What you will do:
In the data below, work out how many lines include the string "slope". Only the number should be given.

(Data entries)
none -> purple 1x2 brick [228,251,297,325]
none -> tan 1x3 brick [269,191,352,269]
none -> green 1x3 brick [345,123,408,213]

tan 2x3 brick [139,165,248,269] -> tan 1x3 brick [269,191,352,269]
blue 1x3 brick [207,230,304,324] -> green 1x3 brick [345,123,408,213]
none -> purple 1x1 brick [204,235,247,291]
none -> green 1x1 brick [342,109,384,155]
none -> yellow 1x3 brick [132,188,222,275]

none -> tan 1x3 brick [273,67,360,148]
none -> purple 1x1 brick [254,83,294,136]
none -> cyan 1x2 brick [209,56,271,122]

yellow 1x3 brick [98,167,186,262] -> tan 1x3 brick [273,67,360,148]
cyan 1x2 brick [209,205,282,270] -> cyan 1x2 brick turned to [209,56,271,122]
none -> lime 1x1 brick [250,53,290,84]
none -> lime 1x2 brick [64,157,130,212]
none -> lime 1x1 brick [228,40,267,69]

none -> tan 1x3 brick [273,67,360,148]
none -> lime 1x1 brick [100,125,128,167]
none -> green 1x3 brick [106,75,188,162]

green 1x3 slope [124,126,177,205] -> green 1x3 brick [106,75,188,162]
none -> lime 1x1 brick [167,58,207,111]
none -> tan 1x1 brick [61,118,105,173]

* * *

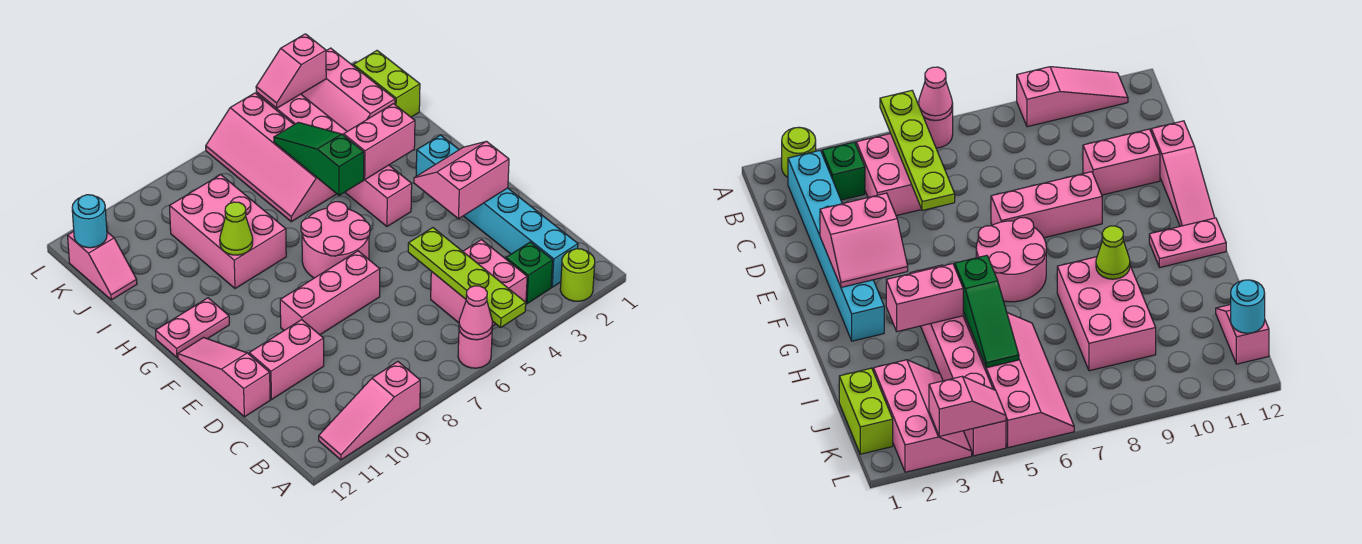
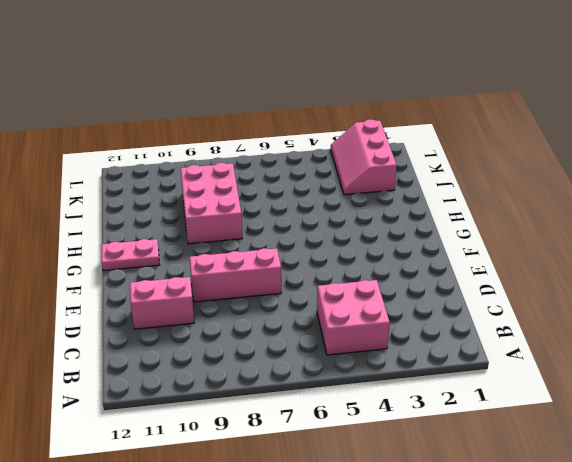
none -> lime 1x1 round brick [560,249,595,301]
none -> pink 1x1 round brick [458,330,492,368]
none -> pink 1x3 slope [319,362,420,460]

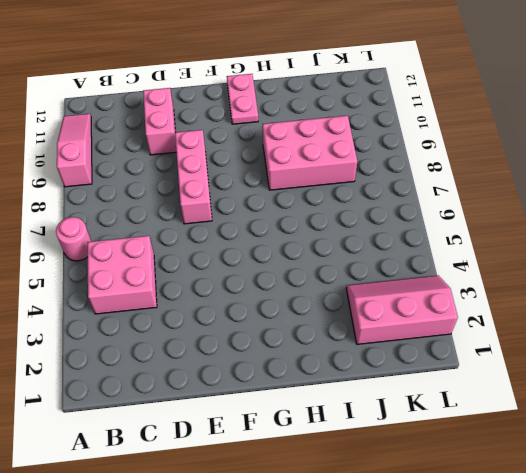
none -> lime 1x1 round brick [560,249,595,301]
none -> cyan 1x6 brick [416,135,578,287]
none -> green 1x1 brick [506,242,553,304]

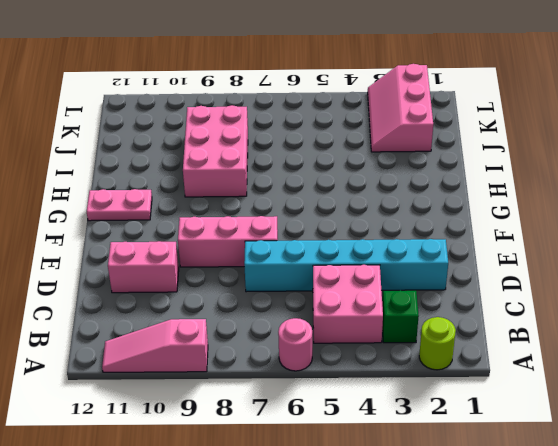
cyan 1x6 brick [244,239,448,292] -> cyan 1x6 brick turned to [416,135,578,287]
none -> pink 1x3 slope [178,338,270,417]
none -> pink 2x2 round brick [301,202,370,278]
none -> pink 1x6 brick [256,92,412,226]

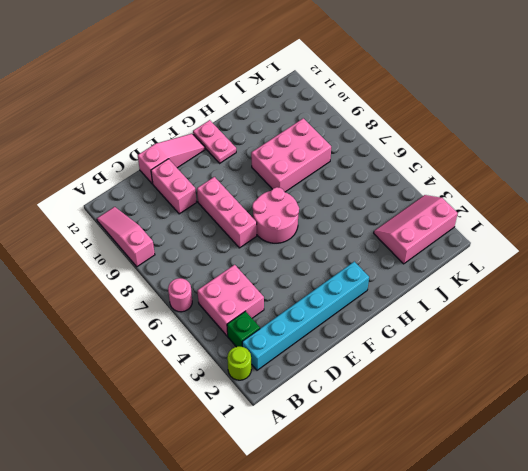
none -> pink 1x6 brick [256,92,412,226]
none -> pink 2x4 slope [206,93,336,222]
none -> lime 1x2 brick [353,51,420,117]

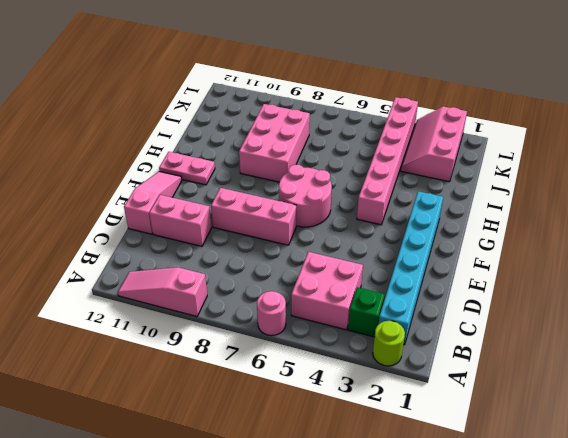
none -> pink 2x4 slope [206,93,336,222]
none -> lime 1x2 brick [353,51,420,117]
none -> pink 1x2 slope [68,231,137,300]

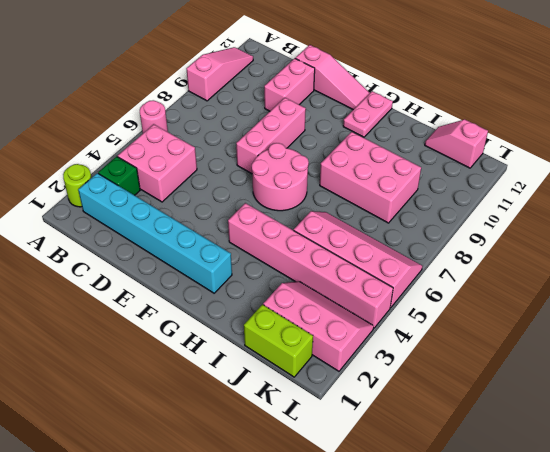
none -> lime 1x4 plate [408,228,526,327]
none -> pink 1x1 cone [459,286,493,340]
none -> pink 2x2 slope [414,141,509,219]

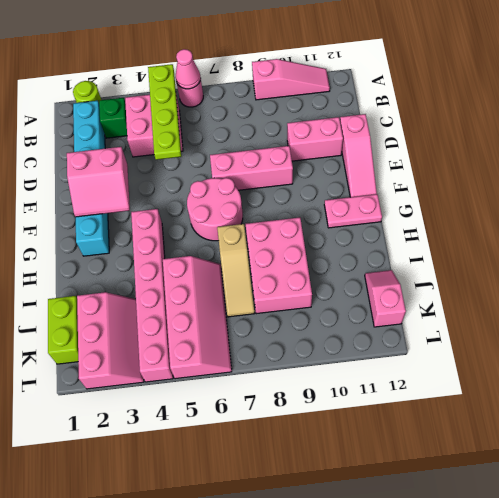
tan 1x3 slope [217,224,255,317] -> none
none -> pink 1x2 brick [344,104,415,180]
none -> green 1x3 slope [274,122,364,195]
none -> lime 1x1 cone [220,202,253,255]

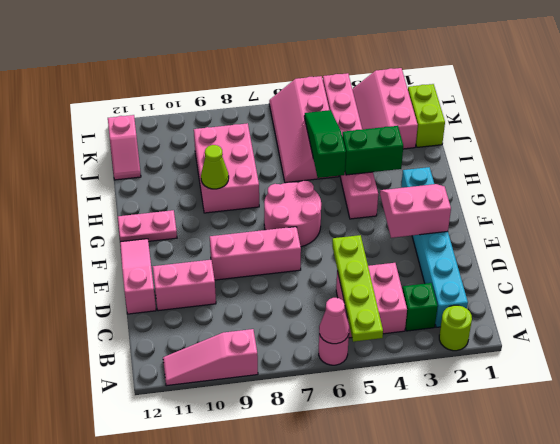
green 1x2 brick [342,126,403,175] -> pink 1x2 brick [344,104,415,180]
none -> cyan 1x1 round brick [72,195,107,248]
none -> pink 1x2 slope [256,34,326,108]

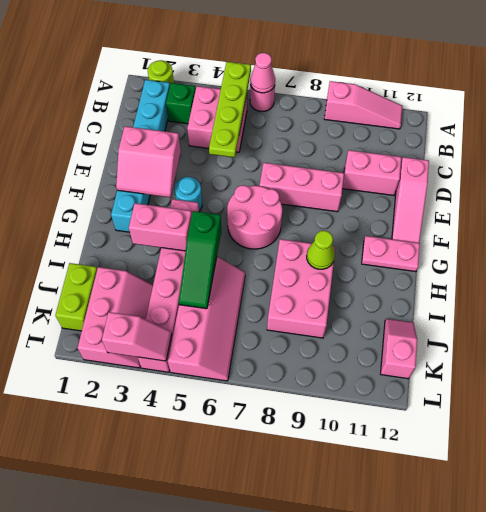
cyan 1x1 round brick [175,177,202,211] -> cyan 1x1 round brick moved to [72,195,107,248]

Response to this exercise:
10